BEGIN Data for analysis

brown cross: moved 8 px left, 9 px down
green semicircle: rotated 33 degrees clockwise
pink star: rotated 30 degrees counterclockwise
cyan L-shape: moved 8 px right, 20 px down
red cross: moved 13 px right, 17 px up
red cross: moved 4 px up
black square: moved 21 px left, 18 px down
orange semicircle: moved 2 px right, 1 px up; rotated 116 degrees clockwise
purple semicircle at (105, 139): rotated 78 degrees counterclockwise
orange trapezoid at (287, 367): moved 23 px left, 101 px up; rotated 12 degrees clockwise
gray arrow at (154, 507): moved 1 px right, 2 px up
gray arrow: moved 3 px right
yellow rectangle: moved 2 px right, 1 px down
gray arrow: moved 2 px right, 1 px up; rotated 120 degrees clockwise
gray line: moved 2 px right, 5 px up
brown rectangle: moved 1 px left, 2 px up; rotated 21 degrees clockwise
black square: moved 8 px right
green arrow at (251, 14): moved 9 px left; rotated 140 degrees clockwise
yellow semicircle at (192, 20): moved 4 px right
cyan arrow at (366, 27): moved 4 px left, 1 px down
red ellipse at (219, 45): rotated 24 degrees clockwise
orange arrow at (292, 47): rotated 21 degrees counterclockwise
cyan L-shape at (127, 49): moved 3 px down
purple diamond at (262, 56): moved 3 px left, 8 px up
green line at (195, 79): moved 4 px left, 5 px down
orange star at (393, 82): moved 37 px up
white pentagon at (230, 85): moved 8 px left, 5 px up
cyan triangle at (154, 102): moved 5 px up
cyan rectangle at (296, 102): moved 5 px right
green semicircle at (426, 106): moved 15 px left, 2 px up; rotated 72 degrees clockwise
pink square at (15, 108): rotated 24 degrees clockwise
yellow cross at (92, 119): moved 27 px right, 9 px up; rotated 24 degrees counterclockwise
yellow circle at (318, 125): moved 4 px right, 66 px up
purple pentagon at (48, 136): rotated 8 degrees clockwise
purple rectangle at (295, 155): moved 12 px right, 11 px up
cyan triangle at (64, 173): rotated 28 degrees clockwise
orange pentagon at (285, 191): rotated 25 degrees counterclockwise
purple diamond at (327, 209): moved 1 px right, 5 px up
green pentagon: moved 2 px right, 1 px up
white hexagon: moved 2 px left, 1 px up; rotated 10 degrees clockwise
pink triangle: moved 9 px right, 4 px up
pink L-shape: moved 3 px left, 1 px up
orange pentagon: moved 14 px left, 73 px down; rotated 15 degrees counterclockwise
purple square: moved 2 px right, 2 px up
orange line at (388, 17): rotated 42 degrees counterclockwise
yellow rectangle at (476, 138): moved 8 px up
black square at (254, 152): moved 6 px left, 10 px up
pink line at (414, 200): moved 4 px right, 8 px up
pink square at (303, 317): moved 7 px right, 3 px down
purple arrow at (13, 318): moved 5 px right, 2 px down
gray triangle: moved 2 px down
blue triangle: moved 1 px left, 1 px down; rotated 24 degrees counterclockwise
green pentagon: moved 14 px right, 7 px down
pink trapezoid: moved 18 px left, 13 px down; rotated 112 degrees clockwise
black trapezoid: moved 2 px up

END Data for analysis

### What is needed
Once you reach the line with "yellow rectangle at (476, 138): moved 8 px up" in the data above, copy it and every line after it exactly, up to and including the line with "green pentagon: moved 14 px right, 7 px down".

### Reply to the task
yellow rectangle at (476, 138): moved 8 px up
black square at (254, 152): moved 6 px left, 10 px up
pink line at (414, 200): moved 4 px right, 8 px up
pink square at (303, 317): moved 7 px right, 3 px down
purple arrow at (13, 318): moved 5 px right, 2 px down
gray triangle: moved 2 px down
blue triangle: moved 1 px left, 1 px down; rotated 24 degrees counterclockwise
green pentagon: moved 14 px right, 7 px down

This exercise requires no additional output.